- Problem to solve -
Pick out every line of the items below that contains the word "second", and copy each one.

= = =

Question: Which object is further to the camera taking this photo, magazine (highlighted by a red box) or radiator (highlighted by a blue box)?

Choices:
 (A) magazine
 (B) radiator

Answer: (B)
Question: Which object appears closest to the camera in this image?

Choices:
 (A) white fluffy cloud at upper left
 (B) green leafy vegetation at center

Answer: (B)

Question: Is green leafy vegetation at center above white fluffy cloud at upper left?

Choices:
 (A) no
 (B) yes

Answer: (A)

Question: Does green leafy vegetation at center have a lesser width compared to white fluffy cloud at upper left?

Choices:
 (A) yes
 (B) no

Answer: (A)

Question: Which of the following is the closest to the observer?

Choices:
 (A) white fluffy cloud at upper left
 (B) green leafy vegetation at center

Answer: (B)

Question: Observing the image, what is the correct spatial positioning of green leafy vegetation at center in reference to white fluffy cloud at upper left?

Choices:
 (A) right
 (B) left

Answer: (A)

= = =

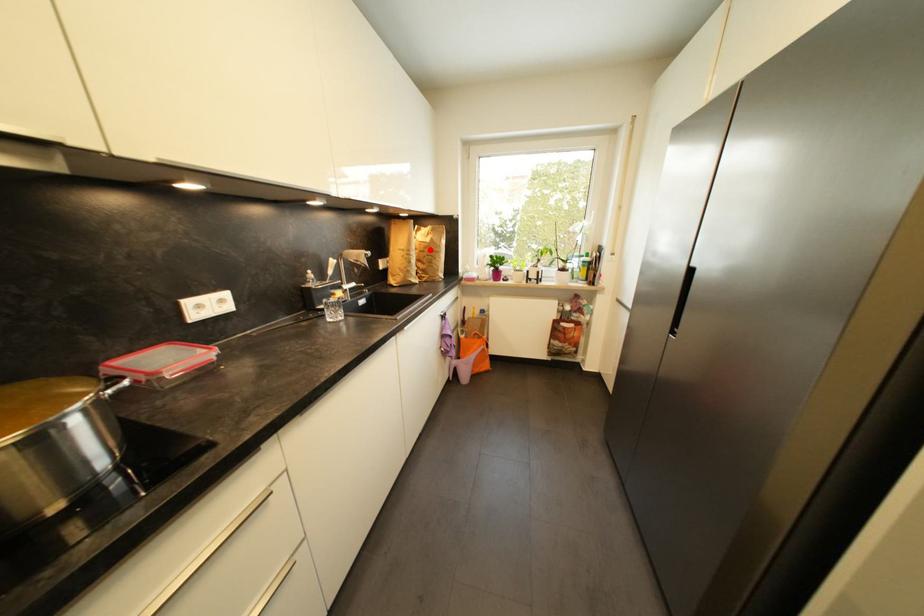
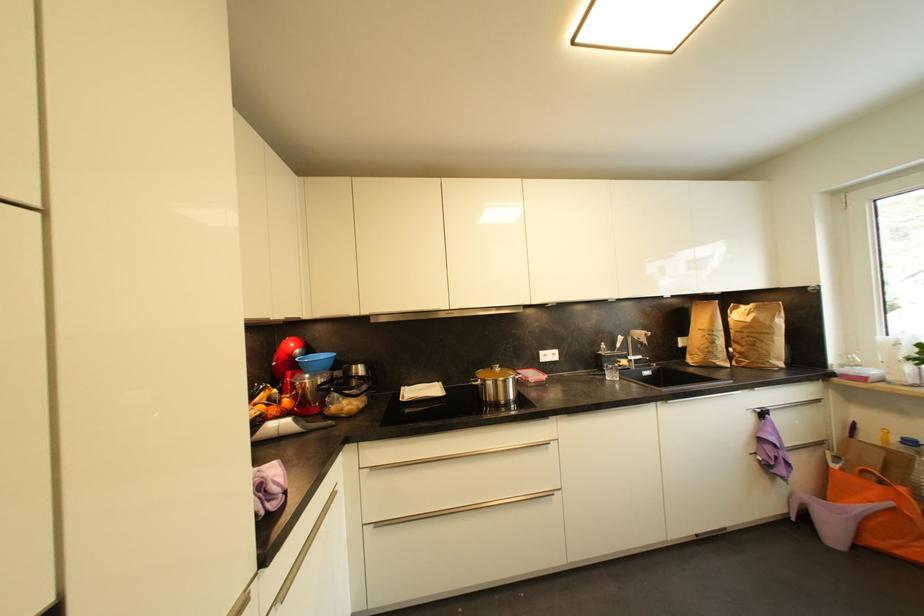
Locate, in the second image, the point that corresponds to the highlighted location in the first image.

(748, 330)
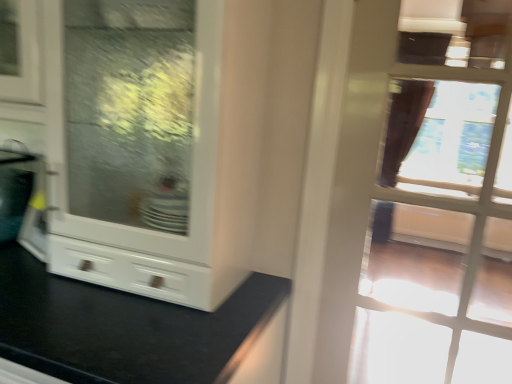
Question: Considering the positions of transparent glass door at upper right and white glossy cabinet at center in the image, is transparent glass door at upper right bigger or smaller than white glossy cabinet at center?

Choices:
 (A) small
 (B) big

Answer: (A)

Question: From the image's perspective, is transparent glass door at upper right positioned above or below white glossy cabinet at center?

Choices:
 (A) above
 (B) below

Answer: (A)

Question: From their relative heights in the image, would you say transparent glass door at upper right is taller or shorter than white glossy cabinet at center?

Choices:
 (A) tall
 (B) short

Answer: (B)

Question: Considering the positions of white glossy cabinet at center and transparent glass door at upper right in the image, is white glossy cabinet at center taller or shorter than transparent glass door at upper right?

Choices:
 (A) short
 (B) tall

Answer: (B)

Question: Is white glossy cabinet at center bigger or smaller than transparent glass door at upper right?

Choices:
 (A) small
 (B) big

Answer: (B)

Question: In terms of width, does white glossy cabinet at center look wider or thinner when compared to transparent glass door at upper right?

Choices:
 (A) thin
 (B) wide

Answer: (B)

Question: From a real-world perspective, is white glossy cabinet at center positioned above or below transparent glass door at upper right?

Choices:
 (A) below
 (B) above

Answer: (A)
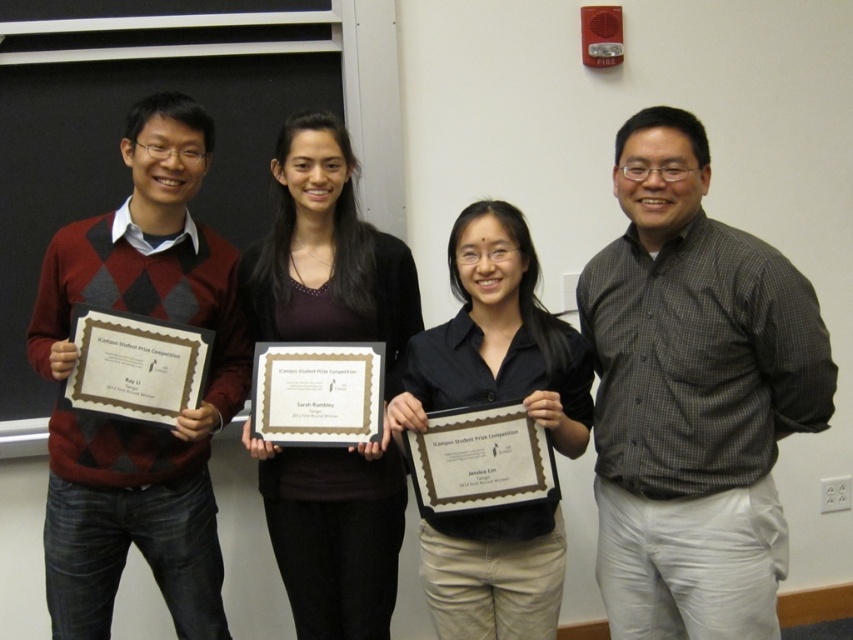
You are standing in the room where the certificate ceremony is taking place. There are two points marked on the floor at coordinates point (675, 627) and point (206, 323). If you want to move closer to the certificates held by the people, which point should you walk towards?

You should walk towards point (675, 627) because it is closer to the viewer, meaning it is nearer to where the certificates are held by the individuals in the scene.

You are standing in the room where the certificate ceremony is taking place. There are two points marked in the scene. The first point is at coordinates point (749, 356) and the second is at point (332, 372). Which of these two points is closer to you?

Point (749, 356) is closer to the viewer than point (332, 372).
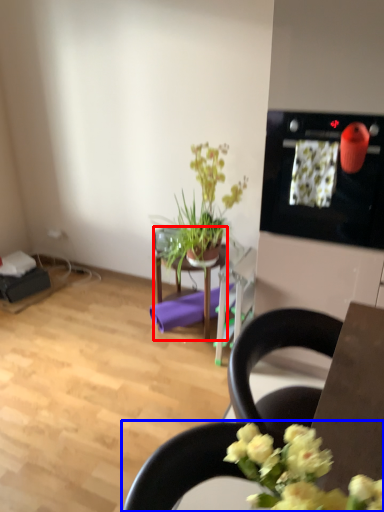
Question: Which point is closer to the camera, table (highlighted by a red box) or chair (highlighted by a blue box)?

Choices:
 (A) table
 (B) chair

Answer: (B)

= = =

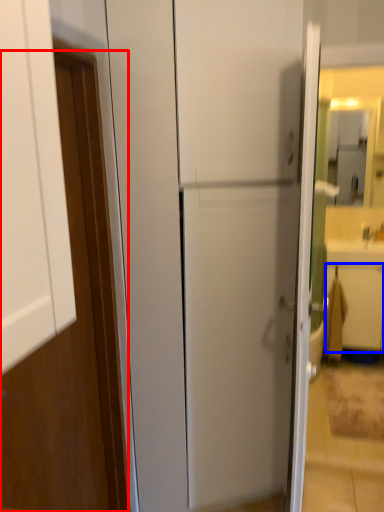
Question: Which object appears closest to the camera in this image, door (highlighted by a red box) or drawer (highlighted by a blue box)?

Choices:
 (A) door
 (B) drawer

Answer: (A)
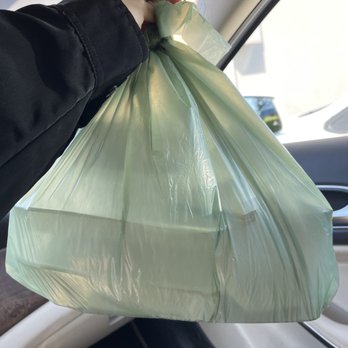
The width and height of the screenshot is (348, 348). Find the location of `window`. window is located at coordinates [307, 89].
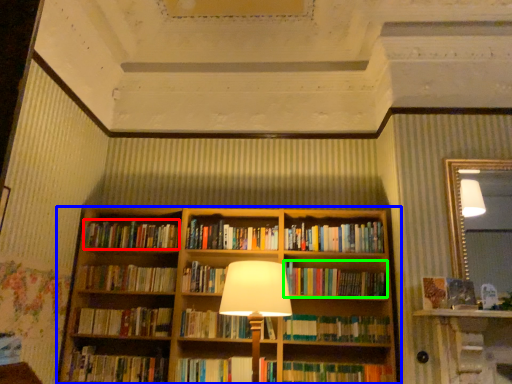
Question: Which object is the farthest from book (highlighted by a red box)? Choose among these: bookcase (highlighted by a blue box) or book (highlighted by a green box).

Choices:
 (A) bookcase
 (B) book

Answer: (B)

= = =

- In response -
Locate, in the second image, the point that corresponds to the highlighted location in the first image.
You are standing in the room where the certificate ceremony is taking place. There are two points marked in the scene. The first point is at coordinates point (749, 356) and the second is at point (332, 372). Which of these two points is closer to you?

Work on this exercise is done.